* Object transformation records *
*-*-*

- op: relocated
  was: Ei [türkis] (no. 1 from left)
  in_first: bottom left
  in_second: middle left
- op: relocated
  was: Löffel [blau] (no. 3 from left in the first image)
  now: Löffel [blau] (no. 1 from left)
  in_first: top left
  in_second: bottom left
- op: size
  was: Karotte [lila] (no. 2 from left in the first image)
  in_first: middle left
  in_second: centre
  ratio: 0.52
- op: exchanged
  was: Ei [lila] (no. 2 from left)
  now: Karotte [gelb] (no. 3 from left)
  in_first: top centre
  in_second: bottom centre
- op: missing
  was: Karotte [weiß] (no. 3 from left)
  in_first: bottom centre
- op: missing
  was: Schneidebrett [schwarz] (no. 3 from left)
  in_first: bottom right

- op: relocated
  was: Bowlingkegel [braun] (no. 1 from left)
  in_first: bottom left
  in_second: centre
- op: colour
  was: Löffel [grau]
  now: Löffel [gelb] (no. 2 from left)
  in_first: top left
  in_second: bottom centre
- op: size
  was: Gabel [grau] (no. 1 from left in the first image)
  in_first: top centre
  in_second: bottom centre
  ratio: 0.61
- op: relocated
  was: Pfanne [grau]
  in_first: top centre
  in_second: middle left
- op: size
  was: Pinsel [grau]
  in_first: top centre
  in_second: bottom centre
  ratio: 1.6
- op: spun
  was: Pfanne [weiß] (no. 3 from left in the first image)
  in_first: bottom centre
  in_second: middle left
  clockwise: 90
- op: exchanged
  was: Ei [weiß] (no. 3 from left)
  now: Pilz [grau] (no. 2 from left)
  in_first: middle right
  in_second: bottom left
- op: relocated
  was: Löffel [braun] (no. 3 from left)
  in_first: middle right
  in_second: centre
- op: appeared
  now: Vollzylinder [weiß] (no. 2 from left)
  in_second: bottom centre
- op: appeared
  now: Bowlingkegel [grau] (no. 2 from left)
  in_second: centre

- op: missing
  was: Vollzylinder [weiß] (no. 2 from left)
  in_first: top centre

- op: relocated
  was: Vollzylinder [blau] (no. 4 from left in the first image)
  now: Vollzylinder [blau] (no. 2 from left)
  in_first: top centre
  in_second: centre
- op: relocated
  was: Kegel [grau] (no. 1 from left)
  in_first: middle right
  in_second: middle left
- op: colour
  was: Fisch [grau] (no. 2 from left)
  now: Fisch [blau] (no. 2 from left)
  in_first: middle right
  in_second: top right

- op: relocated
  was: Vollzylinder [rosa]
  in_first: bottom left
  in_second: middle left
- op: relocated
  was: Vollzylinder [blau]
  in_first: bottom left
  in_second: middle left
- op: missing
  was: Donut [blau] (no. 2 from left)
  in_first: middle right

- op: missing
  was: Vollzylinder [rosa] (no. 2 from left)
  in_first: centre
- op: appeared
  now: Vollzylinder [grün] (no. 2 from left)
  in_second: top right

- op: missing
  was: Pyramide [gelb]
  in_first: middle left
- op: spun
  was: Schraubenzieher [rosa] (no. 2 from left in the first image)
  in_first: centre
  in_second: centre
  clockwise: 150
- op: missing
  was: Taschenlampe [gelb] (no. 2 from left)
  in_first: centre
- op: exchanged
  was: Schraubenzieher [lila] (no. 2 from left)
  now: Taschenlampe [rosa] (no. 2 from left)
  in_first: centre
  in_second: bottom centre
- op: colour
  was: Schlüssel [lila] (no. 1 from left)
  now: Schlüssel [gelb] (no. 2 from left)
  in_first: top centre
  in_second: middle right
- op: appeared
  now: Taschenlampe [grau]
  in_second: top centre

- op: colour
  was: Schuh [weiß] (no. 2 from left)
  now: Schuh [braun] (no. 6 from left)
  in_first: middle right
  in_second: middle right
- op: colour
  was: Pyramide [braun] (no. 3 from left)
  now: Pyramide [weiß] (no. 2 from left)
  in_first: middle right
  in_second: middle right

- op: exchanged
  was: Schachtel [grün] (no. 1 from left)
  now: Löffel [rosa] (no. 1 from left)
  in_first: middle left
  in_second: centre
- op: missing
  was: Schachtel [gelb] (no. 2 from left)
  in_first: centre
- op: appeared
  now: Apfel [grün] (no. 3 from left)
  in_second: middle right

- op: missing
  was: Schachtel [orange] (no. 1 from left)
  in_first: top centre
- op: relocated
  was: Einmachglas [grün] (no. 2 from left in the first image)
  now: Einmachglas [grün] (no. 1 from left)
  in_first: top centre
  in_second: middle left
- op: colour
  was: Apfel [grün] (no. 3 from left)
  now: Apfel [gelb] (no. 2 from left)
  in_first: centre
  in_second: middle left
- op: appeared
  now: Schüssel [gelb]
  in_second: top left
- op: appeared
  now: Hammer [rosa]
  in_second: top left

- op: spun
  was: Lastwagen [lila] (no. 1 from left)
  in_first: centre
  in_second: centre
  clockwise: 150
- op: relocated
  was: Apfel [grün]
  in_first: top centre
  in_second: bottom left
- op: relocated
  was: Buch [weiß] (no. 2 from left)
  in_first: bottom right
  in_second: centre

*-*-*

* What is needed *
Copy every line of the records above that holds the word "Karotte".

* Task answer *
  was: Karotte [lila] (no. 2 from left in the first image)
  now: Karotte [gelb] (no. 3 from left)
  was: Karotte [weiß] (no. 3 from left)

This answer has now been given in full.